++++ EXTRACTED MATERIAL ++++
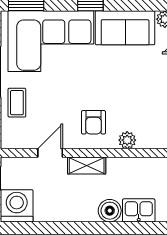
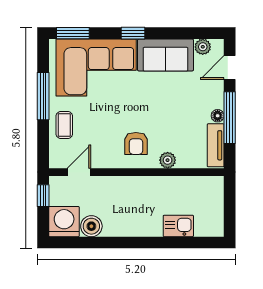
door: (50, 153) -> (79, 172), moved
shelving: (87, 166) -> (130, 184), removed
boiler: (110, 211) -> (91, 226), moved

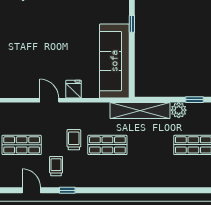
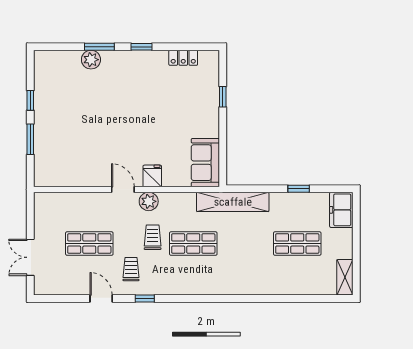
sofa: (114, 61) -> (205, 163), width x0.54, depth x0.79
plant: (179, 110) -> (149, 201), moved

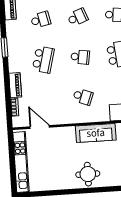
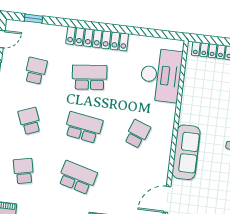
school desk: (80, 57) -> (83, 127), width x1.85
sofa: (96, 133) -> (186, 152), moved

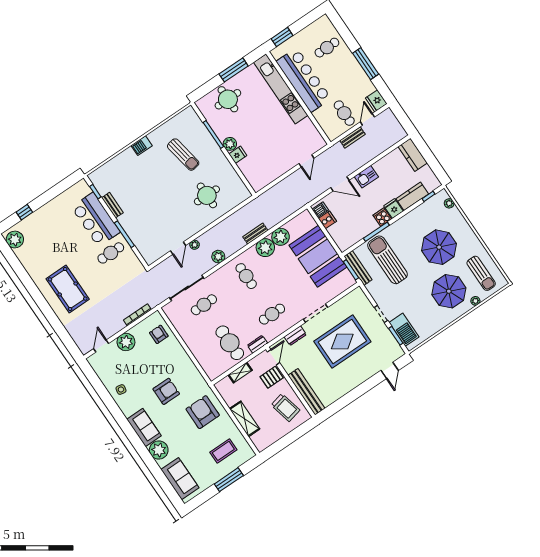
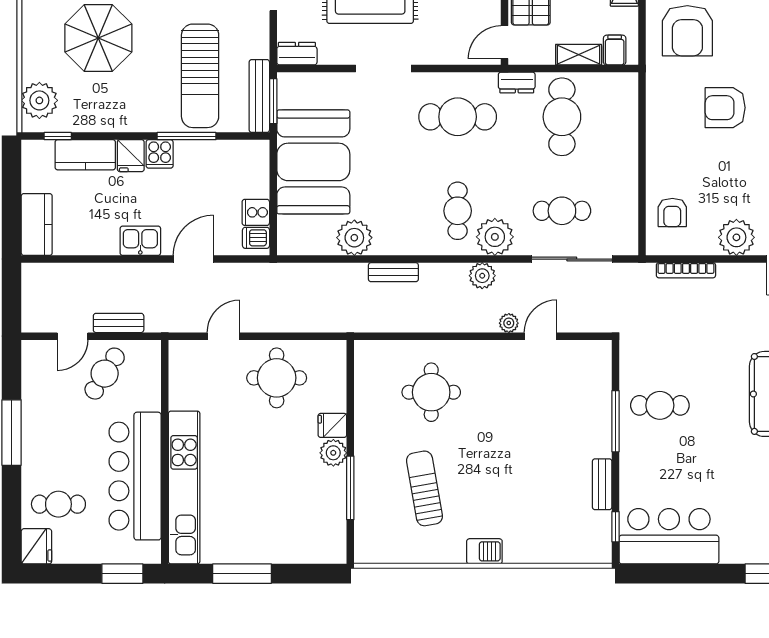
round table: (228, 99) -> (277, 378), moved
fridge: (376, 101) -> (36, 546), moved
cafe table: (344, 113) -> (105, 374), turned 32
door: (340, 184) -> (193, 259), hinge flipped
plant: (449, 203) -> (39, 100), width x1.87, depth x1.87
bar counter: (96, 220) -> (669, 536), moved, turned -90
plant: (265, 248) -> (495, 237), moved
cafe table: (272, 314) -> (458, 117), width x1.37, depth x1.35
dresser: (295, 336) -> (297, 54), moved
filing cabinet: (227, 384) -> (615, 50), added

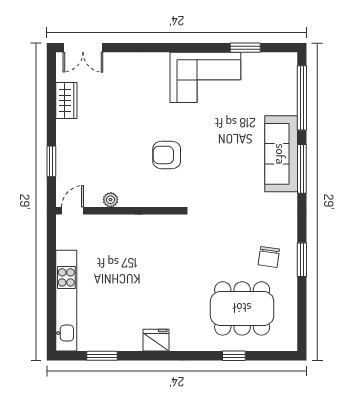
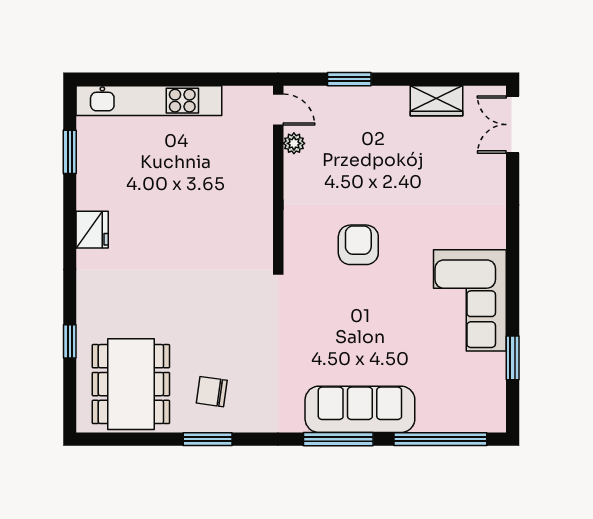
plant: (111, 200) -> (294, 143), moved
dining table: (242, 308) -> (131, 384), moved

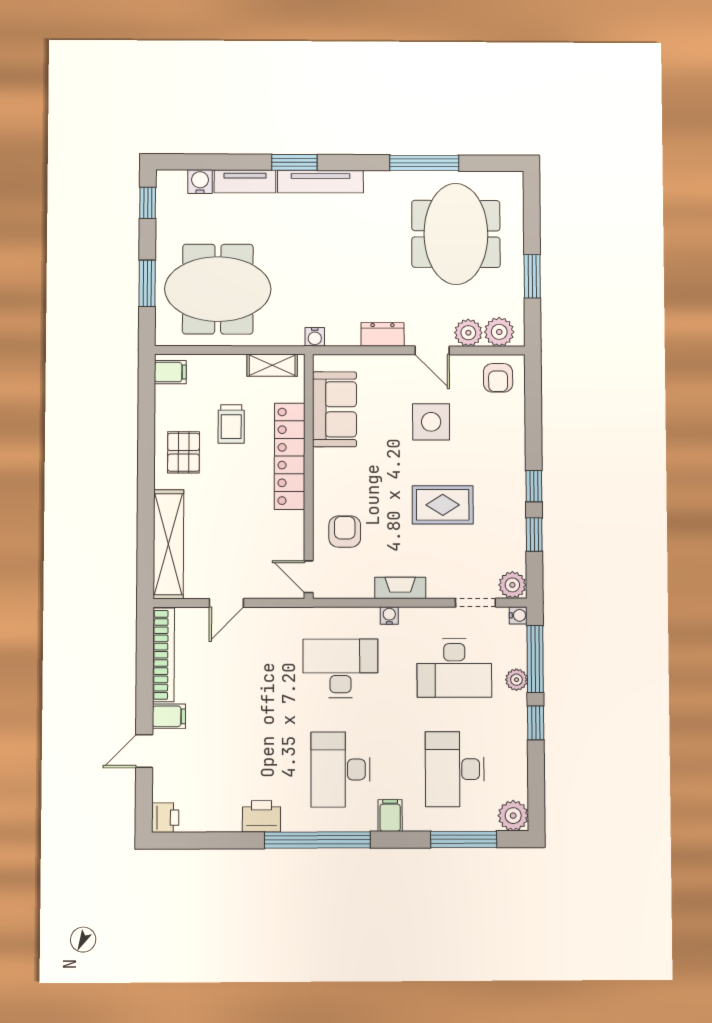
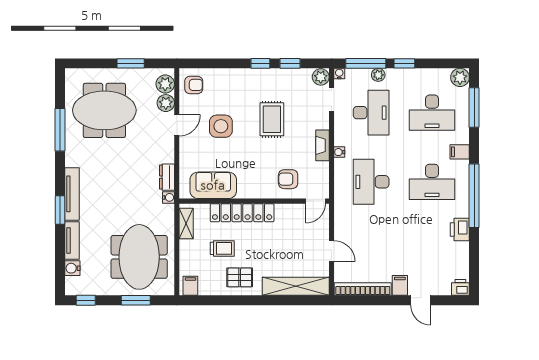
dresser: (383, 334) -> (167, 177), moved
++++
Copy out the entries verbatim, but skip every picture.

door: (50, 153) -> (79, 172), moved
shelving: (87, 166) -> (130, 184), removed
boiler: (110, 211) -> (91, 226), moved

sofa: (114, 61) -> (205, 163), width x0.54, depth x0.79
plant: (179, 110) -> (149, 201), moved

school desk: (80, 57) -> (83, 127), width x1.85
sofa: (96, 133) -> (186, 152), moved

round table: (228, 99) -> (277, 378), moved
fridge: (376, 101) -> (36, 546), moved
cafe table: (344, 113) -> (105, 374), turned 32
door: (340, 184) -> (193, 259), hinge flipped
plant: (449, 203) -> (39, 100), width x1.87, depth x1.87
bar counter: (96, 220) -> (669, 536), moved, turned -90
plant: (265, 248) -> (495, 237), moved
cafe table: (272, 314) -> (458, 117), width x1.37, depth x1.35
dresser: (295, 336) -> (297, 54), moved
filing cabinet: (227, 384) -> (615, 50), added

plant: (111, 200) -> (294, 143), moved
dining table: (242, 308) -> (131, 384), moved

dresser: (383, 334) -> (167, 177), moved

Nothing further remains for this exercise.